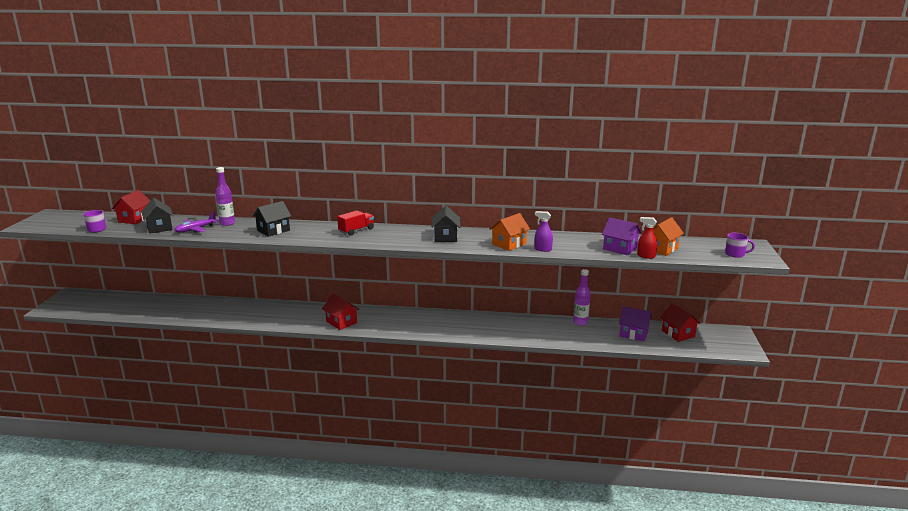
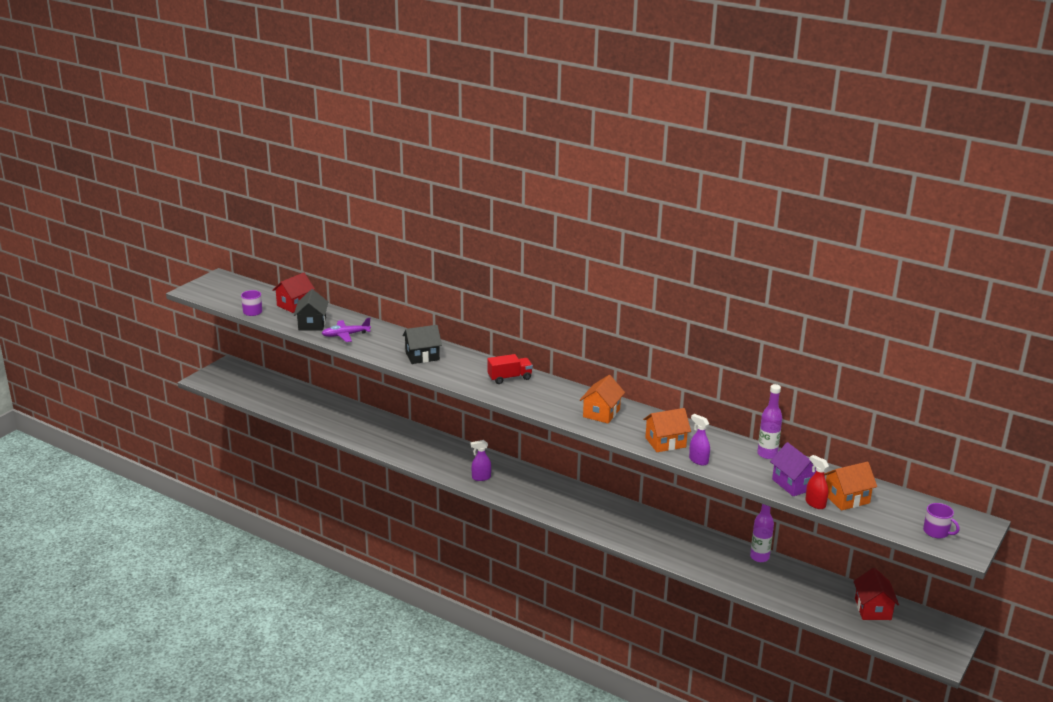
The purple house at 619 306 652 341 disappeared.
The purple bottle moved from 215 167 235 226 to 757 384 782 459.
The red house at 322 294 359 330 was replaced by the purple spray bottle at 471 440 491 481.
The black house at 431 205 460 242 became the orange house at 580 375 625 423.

(WORK TO BE COMPLETED) What you return should match the material line for line, with the images removed.

(ANSWER)
The purple house at 619 306 652 341 disappeared.
The purple bottle moved from 215 167 235 226 to 757 384 782 459.
The red house at 322 294 359 330 was replaced by the purple spray bottle at 471 440 491 481.
The black house at 431 205 460 242 became the orange house at 580 375 625 423.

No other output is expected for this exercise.